__Task statement__: The span to copy runs from the line containing "(364, 141) = (223, 366): pink" to the last line below. Copy it exactly, with nothing else.

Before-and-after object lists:

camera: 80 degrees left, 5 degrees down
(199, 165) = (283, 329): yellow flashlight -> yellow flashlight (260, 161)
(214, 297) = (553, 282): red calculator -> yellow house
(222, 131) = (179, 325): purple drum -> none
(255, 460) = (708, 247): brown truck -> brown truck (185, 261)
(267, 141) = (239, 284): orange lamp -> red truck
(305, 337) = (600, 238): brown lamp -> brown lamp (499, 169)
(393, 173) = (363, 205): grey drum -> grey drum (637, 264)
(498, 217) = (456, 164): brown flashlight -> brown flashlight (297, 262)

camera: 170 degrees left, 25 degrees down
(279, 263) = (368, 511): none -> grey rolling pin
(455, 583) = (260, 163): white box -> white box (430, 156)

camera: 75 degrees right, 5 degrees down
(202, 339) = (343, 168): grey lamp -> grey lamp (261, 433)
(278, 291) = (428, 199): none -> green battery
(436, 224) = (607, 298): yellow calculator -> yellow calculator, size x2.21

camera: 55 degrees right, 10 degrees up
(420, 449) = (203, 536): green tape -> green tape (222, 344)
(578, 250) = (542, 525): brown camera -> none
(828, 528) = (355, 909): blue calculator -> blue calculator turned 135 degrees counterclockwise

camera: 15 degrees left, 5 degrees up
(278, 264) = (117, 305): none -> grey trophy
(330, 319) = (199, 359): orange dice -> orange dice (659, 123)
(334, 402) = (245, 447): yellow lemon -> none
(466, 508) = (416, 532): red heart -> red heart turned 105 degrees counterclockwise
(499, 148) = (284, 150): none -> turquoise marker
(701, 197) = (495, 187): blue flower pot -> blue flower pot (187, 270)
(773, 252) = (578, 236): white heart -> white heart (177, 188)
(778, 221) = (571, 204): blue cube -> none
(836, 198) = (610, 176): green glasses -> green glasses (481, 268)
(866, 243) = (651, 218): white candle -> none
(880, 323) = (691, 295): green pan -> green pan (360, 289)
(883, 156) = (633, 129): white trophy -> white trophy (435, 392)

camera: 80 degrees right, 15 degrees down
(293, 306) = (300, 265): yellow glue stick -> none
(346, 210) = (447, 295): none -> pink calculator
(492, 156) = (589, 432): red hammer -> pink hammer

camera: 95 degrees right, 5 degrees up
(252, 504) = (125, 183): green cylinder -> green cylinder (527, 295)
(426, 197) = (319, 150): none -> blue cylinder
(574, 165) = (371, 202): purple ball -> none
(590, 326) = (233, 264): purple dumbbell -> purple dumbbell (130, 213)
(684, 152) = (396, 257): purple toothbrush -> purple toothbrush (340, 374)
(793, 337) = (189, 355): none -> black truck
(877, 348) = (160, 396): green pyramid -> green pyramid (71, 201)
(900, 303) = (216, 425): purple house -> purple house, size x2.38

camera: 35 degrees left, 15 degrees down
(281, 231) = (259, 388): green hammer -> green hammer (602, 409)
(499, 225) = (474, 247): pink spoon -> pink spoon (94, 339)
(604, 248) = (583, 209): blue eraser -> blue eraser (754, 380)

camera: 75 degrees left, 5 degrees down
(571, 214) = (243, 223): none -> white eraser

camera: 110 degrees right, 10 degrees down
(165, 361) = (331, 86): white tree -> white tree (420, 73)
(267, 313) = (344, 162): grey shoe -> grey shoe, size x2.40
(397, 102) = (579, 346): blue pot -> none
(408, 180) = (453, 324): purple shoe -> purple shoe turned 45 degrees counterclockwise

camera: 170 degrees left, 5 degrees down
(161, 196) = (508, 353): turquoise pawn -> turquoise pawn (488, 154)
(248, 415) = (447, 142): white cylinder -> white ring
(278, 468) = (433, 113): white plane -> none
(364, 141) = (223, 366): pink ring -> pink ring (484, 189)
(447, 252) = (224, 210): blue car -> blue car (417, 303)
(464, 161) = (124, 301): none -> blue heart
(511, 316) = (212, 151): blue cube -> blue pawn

__Output of the exercise__:
(364, 141) = (223, 366): pink ring -> pink ring (484, 189)
(447, 252) = (224, 210): blue car -> blue car (417, 303)
(464, 161) = (124, 301): none -> blue heart
(511, 316) = (212, 151): blue cube -> blue pawn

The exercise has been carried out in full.